**WORK ITEM**
Filter on the word "clock": copy each matching line from the listing below.
-*-*-
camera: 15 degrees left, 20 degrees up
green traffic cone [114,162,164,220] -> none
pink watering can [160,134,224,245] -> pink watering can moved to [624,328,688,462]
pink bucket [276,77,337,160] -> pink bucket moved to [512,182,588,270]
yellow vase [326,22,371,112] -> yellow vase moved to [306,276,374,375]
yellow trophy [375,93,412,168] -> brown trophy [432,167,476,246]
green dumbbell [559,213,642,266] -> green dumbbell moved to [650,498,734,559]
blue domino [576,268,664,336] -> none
-*-*-
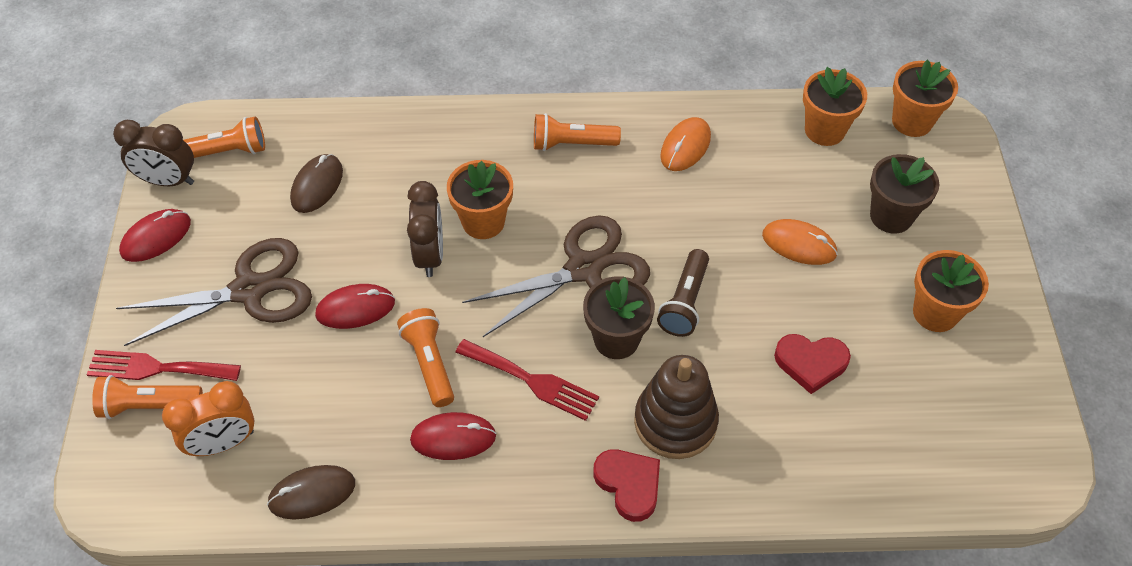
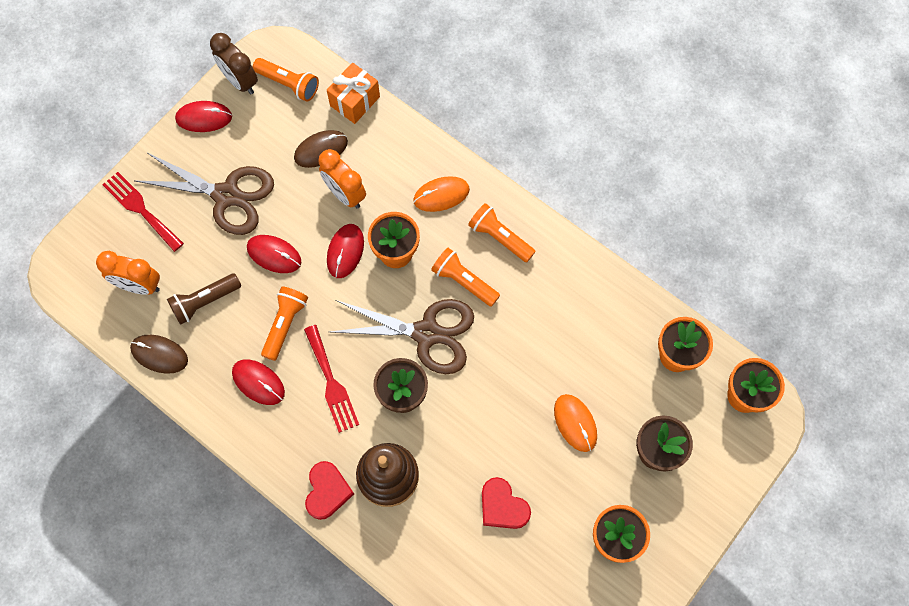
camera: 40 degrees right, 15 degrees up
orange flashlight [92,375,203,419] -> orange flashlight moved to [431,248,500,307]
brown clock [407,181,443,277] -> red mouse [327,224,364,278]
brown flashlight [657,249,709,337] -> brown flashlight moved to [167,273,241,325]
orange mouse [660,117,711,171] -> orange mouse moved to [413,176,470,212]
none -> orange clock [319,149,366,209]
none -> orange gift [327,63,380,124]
-*-*-
**EXERCISE OUTPUT**
brown clock [407,181,443,277] -> red mouse [327,224,364,278]
none -> orange clock [319,149,366,209]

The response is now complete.